**TASK STATEMENT:**
Consider the entries given below. Count the lines that include "BARO" and give only the count.
[INFORMATION PROVIDED]
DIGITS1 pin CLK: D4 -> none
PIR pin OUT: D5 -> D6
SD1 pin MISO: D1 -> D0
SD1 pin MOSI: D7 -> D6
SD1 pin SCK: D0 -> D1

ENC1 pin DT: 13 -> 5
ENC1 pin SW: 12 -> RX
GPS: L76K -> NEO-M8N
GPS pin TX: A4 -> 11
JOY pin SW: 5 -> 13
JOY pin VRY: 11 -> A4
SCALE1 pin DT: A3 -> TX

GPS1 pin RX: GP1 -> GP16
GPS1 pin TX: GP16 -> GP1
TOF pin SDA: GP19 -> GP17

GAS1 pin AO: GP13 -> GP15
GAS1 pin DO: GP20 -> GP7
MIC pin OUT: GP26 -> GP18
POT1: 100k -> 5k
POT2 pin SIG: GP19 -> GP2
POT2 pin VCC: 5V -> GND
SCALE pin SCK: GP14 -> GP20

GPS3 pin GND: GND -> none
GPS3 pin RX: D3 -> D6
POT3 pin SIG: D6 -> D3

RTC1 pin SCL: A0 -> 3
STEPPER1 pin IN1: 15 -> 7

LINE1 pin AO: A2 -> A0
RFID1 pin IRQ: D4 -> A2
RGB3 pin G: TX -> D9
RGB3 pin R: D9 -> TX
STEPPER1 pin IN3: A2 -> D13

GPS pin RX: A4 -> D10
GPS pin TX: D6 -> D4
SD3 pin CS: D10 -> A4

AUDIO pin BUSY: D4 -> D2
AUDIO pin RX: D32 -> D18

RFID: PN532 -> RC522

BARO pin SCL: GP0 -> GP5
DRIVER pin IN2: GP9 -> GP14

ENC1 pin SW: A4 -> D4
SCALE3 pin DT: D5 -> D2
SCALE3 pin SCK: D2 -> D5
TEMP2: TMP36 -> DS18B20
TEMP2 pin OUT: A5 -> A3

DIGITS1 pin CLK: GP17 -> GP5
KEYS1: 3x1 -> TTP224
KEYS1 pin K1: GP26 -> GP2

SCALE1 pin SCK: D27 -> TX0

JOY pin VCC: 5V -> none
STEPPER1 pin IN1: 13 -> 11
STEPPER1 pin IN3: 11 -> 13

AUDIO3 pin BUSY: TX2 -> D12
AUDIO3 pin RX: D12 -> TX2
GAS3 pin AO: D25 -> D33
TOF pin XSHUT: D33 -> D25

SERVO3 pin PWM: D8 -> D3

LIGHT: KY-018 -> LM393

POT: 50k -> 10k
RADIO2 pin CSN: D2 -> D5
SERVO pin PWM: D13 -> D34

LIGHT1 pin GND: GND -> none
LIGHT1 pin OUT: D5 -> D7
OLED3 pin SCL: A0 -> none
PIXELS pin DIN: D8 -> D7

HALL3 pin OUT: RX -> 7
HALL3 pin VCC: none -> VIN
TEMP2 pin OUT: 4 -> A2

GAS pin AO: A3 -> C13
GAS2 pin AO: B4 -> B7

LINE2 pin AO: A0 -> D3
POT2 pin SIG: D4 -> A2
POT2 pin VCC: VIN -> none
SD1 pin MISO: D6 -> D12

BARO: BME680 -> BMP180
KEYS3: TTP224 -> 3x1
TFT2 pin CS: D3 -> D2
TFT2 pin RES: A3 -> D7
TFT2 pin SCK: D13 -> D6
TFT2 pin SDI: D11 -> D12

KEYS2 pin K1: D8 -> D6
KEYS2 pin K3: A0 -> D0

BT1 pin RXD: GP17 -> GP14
[/INFORMATION PROVIDED]
**PROBLEM SOLUTION:**
2